(Dataset items)
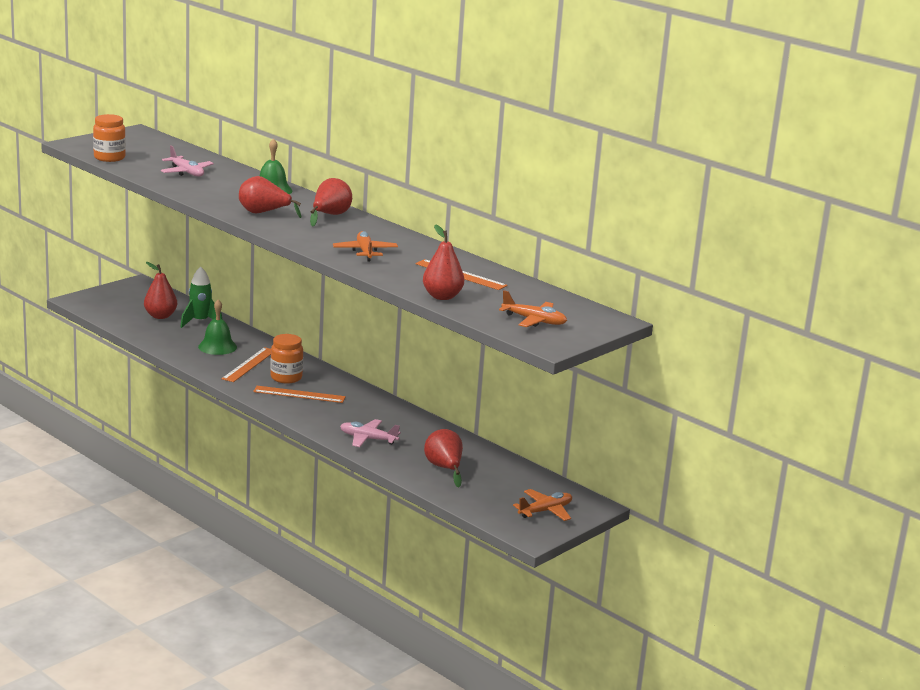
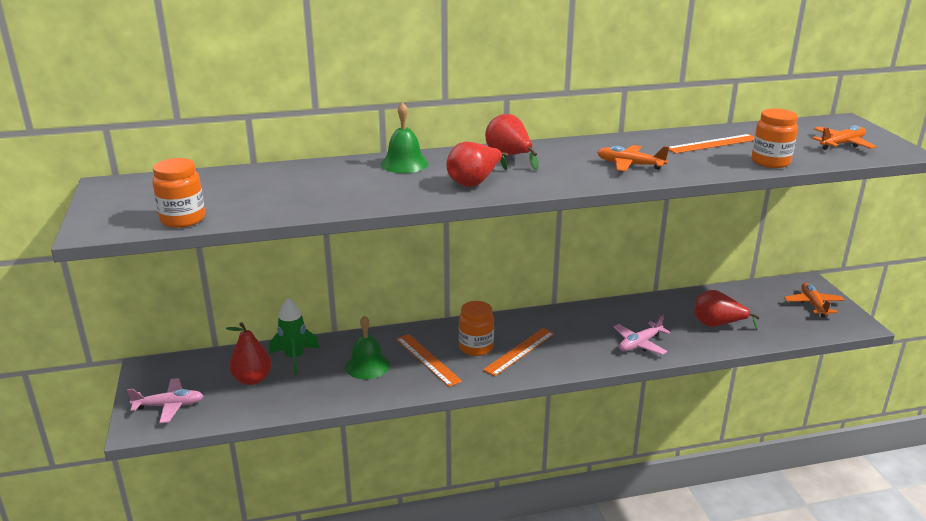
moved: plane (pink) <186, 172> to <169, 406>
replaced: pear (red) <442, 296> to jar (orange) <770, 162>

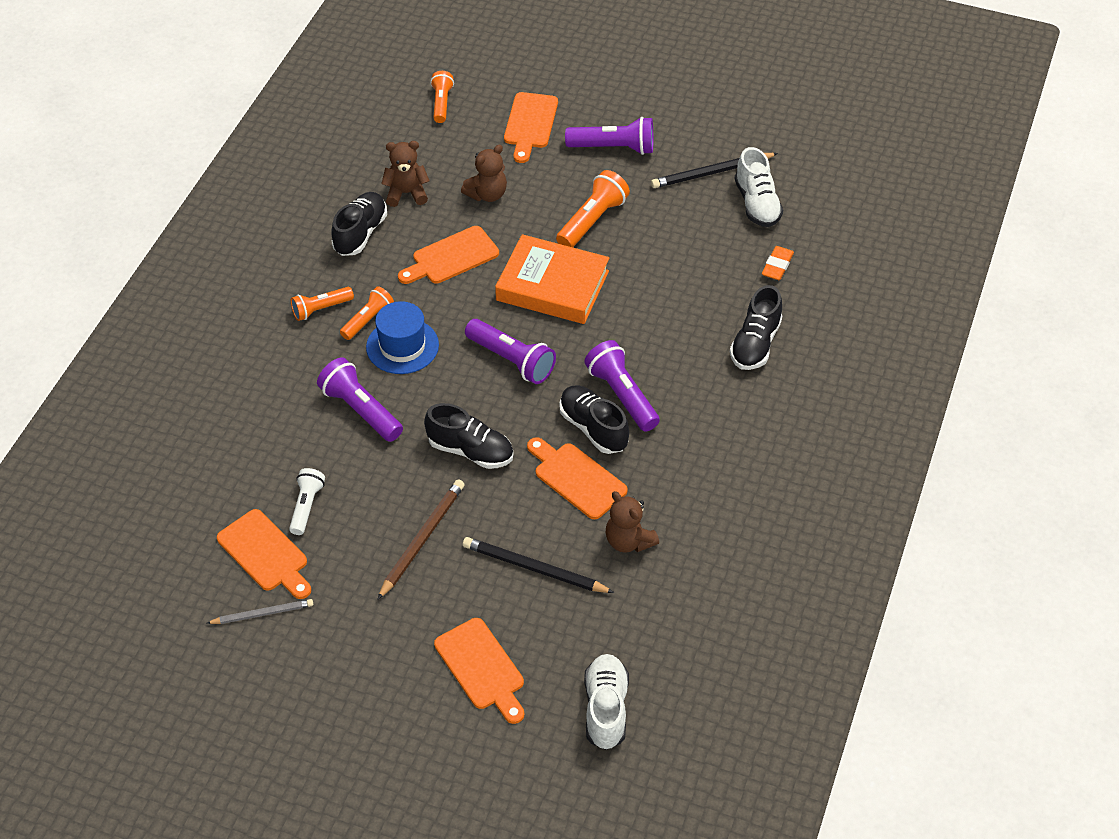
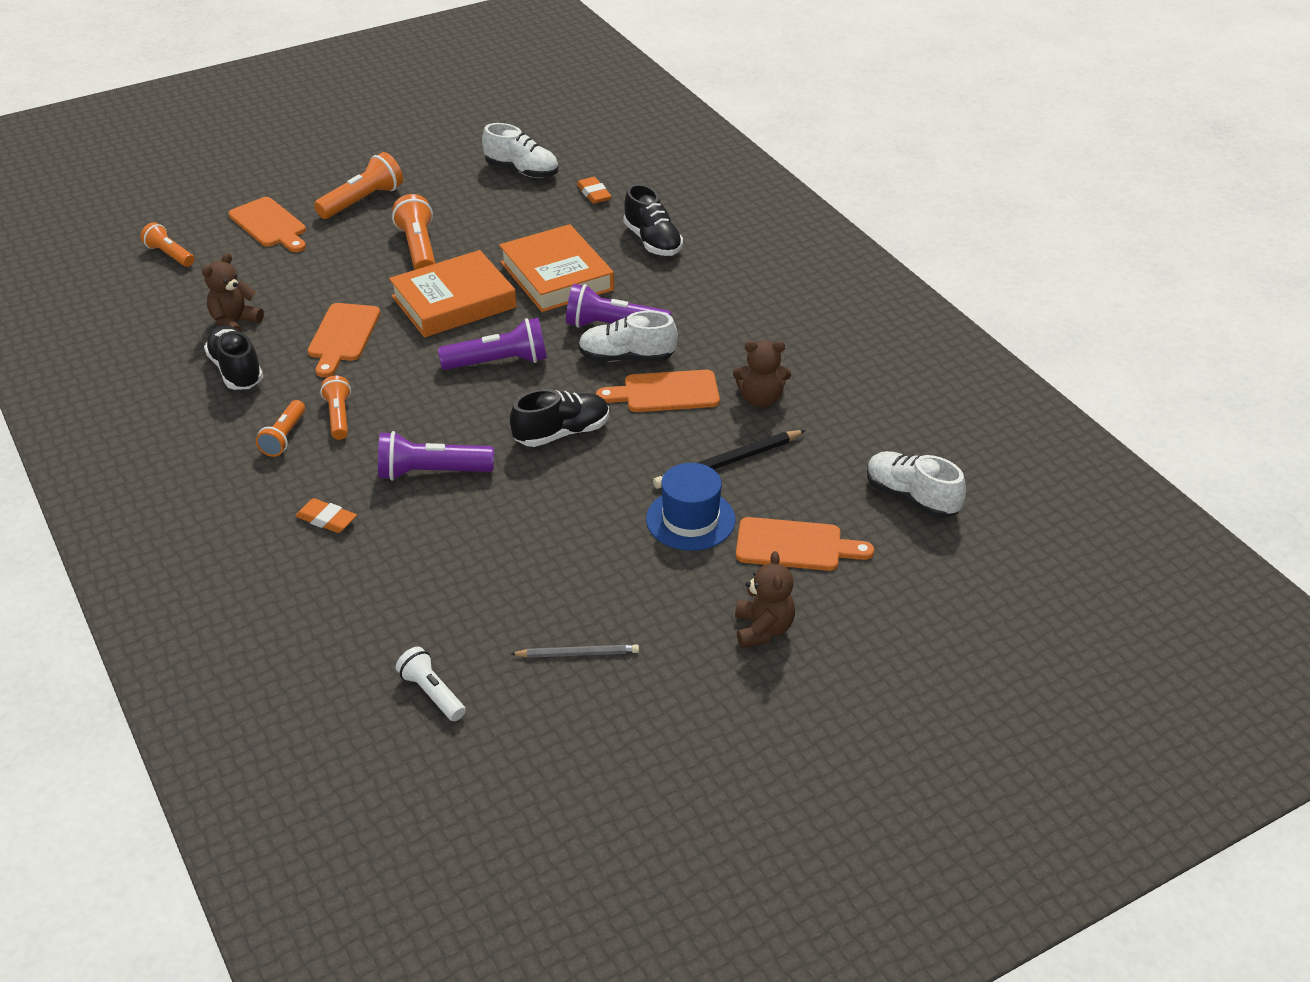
removed: pencil (black) <711, 173>; pencil (brown) <422, 539>; cutting board (orange) <265, 554>
added: book (orange) <557, 276>; eraser (orange) <326, 519>
moved: teddy bear (brown) <487, 194> to <763, 629>; hat (blue) <402, 346> to <690, 519>; flashlight (white) <306, 506> to <432, 693>
recoloured: flashlight (purple) <614, 148> to flashlight (orange) <362, 201>; shoe (black) <593, 428> to shoe (white) <626, 358>
turned: pencil (grey) <263, 613> = <578, 653> 60 degrees clockwise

■ Problem statement ■
Where a record holds a picture, leave the picture out and restate the rest word for word.

■ Written answer ■
moved: plane (pink) <186, 172> to <169, 406>
replaced: pear (red) <442, 296> to jar (orange) <770, 162>

removed: pencil (black) <711, 173>; pencil (brown) <422, 539>; cutting board (orange) <265, 554>
added: book (orange) <557, 276>; eraser (orange) <326, 519>
moved: teddy bear (brown) <487, 194> to <763, 629>; hat (blue) <402, 346> to <690, 519>; flashlight (white) <306, 506> to <432, 693>
recoloured: flashlight (purple) <614, 148> to flashlight (orange) <362, 201>; shoe (black) <593, 428> to shoe (white) <626, 358>
turned: pencil (grey) <263, 613> = <578, 653> 60 degrees clockwise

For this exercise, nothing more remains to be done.